┌────────
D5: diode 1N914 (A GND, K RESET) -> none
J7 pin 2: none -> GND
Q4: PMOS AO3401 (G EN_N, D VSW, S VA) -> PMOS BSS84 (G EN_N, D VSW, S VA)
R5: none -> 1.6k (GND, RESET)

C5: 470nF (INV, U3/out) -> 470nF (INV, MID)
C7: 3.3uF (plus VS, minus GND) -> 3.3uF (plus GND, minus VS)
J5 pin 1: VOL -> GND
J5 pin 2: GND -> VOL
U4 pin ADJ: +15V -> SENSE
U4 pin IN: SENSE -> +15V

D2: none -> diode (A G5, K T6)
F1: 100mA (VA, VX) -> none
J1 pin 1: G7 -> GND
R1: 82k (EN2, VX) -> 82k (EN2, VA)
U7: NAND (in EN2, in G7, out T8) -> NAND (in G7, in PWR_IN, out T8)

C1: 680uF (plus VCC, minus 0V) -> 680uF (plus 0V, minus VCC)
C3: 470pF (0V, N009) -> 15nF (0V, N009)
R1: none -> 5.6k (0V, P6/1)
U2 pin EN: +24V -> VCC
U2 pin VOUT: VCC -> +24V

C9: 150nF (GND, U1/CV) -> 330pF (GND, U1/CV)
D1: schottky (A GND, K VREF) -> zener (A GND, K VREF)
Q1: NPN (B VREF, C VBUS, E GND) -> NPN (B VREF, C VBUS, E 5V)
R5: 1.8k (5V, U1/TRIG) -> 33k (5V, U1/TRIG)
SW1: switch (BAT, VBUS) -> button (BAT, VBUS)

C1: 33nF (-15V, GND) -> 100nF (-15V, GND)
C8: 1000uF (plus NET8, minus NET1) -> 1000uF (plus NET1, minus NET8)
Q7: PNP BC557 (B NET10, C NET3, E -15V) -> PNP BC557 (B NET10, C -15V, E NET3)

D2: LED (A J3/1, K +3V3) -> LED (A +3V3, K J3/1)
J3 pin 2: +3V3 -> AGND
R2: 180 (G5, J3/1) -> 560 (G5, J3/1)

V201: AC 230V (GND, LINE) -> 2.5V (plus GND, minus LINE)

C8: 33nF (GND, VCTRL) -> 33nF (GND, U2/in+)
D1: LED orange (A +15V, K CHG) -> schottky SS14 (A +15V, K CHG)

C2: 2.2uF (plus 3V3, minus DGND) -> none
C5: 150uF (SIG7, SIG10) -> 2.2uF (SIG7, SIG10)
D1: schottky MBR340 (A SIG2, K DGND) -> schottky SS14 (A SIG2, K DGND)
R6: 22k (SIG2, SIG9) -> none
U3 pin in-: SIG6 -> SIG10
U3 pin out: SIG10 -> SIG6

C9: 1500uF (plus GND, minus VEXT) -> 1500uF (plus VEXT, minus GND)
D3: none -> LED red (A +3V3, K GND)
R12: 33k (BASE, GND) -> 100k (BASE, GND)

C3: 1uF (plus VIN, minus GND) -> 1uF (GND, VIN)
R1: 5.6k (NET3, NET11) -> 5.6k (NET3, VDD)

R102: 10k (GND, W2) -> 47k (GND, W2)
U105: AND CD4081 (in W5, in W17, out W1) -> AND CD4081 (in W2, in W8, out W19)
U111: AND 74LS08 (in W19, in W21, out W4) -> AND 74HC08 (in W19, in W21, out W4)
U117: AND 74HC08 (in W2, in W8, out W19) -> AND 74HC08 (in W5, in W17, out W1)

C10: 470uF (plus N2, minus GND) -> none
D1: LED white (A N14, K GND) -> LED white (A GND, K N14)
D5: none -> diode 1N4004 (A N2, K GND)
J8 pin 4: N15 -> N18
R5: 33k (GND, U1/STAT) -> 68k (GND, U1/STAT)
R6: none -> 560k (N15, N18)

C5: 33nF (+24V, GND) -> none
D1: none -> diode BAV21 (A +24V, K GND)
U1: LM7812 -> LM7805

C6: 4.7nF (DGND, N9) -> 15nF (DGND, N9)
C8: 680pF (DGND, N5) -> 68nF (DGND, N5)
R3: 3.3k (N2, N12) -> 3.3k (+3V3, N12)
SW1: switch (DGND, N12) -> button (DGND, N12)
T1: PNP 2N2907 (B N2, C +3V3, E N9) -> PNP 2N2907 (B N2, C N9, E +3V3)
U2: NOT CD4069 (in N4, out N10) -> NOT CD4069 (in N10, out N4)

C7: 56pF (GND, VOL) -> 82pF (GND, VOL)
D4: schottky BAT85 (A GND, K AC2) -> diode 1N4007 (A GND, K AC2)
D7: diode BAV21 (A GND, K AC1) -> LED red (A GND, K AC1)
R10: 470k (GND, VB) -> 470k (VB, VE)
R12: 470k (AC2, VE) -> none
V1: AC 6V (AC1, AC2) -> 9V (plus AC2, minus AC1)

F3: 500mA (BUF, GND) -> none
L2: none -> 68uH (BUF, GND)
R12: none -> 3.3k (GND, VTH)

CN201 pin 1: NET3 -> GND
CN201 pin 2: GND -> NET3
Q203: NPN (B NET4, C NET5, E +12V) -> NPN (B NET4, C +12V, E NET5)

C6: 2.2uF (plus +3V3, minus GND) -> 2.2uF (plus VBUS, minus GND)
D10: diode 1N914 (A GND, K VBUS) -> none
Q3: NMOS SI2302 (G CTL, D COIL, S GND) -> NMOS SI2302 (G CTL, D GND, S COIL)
└────────
TASK DESCRIPTION
Of the entries above, repeat exactly the lines between the line with "C8: 680pF (DGND, N5) -> 68nF (DGND, N5)" and the line with "R12: none -> 3.3k (GND, VTH)", inclusive, and no others.

COMPLETED TASK
C8: 680pF (DGND, N5) -> 68nF (DGND, N5)
R3: 3.3k (N2, N12) -> 3.3k (+3V3, N12)
SW1: switch (DGND, N12) -> button (DGND, N12)
T1: PNP 2N2907 (B N2, C +3V3, E N9) -> PNP 2N2907 (B N2, C N9, E +3V3)
U2: NOT CD4069 (in N4, out N10) -> NOT CD4069 (in N10, out N4)

C7: 56pF (GND, VOL) -> 82pF (GND, VOL)
D4: schottky BAT85 (A GND, K AC2) -> diode 1N4007 (A GND, K AC2)
D7: diode BAV21 (A GND, K AC1) -> LED red (A GND, K AC1)
R10: 470k (GND, VB) -> 470k (VB, VE)
R12: 470k (AC2, VE) -> none
V1: AC 6V (AC1, AC2) -> 9V (plus AC2, minus AC1)

F3: 500mA (BUF, GND) -> none
L2: none -> 68uH (BUF, GND)
R12: none -> 3.3k (GND, VTH)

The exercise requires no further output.